→ Assignment: For this exercise, return all the data word for word, with images left out.

[Start of Attachment]

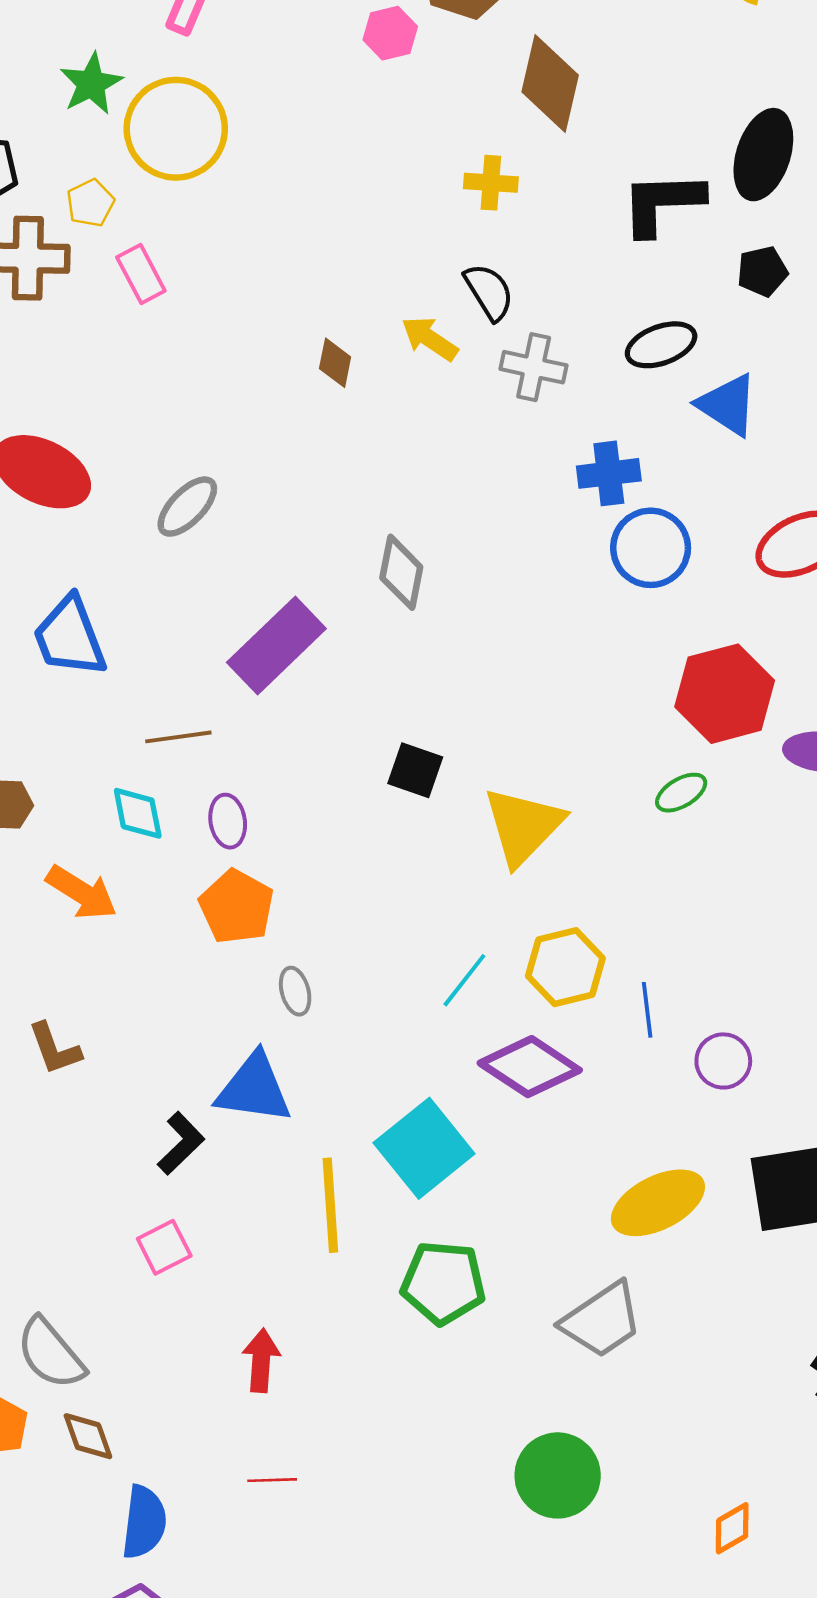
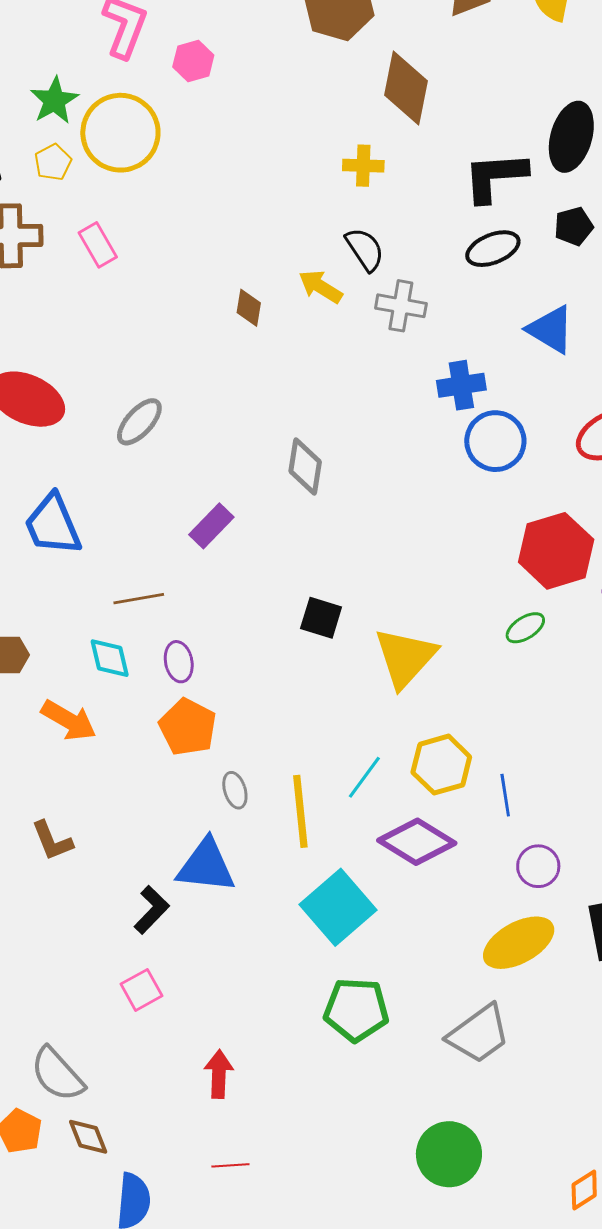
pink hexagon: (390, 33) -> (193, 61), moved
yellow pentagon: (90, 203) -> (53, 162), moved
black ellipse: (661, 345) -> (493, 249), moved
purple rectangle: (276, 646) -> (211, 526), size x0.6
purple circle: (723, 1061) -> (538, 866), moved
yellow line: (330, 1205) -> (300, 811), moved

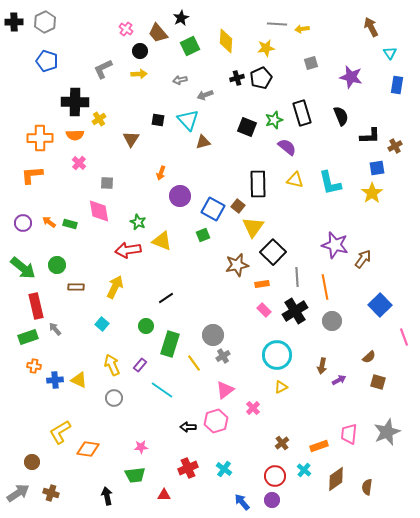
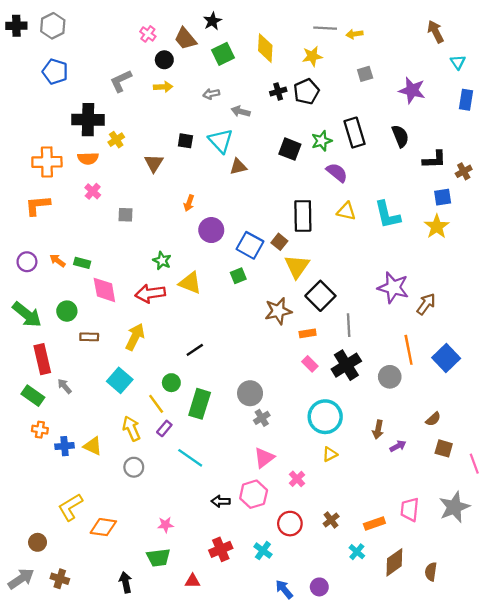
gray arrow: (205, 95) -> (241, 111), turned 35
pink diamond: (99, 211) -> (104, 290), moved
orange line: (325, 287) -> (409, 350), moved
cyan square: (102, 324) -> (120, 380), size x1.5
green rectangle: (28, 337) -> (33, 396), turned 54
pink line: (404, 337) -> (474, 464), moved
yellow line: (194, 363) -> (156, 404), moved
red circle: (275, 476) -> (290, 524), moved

[End of Attachment]

→ Solution to the problem:
pink hexagon: (390, 33) -> (193, 61), moved
yellow pentagon: (90, 203) -> (53, 162), moved
black ellipse: (661, 345) -> (493, 249), moved
purple rectangle: (276, 646) -> (211, 526), size x0.6
purple circle: (723, 1061) -> (538, 866), moved
yellow line: (330, 1205) -> (300, 811), moved

gray arrow: (205, 95) -> (241, 111), turned 35
pink diamond: (99, 211) -> (104, 290), moved
orange line: (325, 287) -> (409, 350), moved
cyan square: (102, 324) -> (120, 380), size x1.5
green rectangle: (28, 337) -> (33, 396), turned 54
pink line: (404, 337) -> (474, 464), moved
yellow line: (194, 363) -> (156, 404), moved
red circle: (275, 476) -> (290, 524), moved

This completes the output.